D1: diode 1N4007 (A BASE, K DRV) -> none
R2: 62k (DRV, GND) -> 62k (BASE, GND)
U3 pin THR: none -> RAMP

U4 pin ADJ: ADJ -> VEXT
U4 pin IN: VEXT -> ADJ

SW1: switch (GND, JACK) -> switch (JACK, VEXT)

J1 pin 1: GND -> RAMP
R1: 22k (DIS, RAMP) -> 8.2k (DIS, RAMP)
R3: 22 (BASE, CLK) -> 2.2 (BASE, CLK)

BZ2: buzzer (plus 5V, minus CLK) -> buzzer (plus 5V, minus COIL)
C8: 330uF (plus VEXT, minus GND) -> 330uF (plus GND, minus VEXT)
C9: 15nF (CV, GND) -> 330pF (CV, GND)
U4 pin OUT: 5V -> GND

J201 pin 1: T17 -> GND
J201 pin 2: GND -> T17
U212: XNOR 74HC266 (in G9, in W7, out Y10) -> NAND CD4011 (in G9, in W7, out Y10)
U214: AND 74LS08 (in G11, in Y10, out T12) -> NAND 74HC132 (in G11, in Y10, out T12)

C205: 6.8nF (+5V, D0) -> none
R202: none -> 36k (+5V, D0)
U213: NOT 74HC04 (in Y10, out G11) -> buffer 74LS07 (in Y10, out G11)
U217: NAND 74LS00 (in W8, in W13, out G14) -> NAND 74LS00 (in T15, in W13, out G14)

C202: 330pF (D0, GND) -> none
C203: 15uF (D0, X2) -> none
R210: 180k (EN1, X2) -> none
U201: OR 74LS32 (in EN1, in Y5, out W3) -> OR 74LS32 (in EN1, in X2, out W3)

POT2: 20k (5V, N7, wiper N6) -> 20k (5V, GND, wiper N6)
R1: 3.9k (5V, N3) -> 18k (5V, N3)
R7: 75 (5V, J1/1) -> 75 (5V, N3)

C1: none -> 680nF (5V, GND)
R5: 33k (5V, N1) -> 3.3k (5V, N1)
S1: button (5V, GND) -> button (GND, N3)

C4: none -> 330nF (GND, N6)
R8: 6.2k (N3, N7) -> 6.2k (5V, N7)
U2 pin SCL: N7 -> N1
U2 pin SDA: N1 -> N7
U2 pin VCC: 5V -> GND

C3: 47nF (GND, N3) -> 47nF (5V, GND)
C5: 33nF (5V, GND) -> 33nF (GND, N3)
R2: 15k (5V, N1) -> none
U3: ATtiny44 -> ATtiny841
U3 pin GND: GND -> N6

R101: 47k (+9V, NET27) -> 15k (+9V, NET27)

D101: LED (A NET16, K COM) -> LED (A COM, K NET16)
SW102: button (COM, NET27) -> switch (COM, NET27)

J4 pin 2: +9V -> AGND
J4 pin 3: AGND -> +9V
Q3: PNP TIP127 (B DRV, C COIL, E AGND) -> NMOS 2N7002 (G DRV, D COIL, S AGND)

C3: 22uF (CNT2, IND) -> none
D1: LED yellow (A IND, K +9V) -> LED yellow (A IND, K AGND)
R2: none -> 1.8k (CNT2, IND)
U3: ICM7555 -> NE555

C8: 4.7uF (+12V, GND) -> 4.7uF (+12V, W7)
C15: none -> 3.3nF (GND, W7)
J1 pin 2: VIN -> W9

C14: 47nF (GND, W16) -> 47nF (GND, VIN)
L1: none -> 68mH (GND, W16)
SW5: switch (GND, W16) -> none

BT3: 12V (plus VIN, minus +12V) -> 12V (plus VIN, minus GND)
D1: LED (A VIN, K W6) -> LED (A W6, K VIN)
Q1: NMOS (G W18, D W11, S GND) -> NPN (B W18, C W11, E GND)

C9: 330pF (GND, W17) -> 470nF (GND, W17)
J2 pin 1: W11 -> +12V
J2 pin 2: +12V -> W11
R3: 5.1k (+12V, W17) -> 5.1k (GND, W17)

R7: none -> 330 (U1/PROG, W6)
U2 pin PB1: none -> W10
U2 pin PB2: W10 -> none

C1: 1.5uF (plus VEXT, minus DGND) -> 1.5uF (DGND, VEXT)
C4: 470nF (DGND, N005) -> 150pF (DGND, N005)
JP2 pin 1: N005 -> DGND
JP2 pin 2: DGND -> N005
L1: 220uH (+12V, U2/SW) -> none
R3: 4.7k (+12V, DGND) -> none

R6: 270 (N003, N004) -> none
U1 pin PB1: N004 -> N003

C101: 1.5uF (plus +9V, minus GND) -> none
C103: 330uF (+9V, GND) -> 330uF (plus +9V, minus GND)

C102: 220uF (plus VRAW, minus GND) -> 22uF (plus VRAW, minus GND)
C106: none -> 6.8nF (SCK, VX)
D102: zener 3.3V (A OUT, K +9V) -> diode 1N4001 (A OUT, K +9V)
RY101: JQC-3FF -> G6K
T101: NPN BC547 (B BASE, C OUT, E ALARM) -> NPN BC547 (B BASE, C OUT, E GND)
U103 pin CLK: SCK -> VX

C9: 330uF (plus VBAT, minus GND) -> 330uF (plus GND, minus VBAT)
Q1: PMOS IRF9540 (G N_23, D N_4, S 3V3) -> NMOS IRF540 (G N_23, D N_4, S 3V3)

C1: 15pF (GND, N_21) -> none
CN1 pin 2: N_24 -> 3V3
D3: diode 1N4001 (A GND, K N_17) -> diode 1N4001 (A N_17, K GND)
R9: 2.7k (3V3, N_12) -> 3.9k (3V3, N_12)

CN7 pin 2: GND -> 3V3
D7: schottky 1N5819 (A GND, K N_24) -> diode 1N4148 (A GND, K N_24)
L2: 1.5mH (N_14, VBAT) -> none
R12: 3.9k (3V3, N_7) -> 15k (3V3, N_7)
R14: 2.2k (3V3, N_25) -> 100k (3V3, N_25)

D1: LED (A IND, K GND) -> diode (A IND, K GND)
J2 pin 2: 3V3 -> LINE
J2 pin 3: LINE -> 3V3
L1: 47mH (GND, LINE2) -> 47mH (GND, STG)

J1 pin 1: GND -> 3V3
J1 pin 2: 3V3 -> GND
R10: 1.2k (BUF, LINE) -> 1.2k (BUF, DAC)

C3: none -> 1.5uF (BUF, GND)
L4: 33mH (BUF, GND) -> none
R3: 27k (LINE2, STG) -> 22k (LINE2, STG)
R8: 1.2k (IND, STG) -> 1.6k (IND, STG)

Task objective: All lines from the one with "D3: diode 1N4001" through the end of the material above are to be printed exactly, and only those.

Exercise response:
D3: diode 1N4001 (A GND, K N_17) -> diode 1N4001 (A N_17, K GND)
R9: 2.7k (3V3, N_12) -> 3.9k (3V3, N_12)

CN7 pin 2: GND -> 3V3
D7: schottky 1N5819 (A GND, K N_24) -> diode 1N4148 (A GND, K N_24)
L2: 1.5mH (N_14, VBAT) -> none
R12: 3.9k (3V3, N_7) -> 15k (3V3, N_7)
R14: 2.2k (3V3, N_25) -> 100k (3V3, N_25)

D1: LED (A IND, K GND) -> diode (A IND, K GND)
J2 pin 2: 3V3 -> LINE
J2 pin 3: LINE -> 3V3
L1: 47mH (GND, LINE2) -> 47mH (GND, STG)

J1 pin 1: GND -> 3V3
J1 pin 2: 3V3 -> GND
R10: 1.2k (BUF, LINE) -> 1.2k (BUF, DAC)

C3: none -> 1.5uF (BUF, GND)
L4: 33mH (BUF, GND) -> none
R3: 27k (LINE2, STG) -> 22k (LINE2, STG)
R8: 1.2k (IND, STG) -> 1.6k (IND, STG)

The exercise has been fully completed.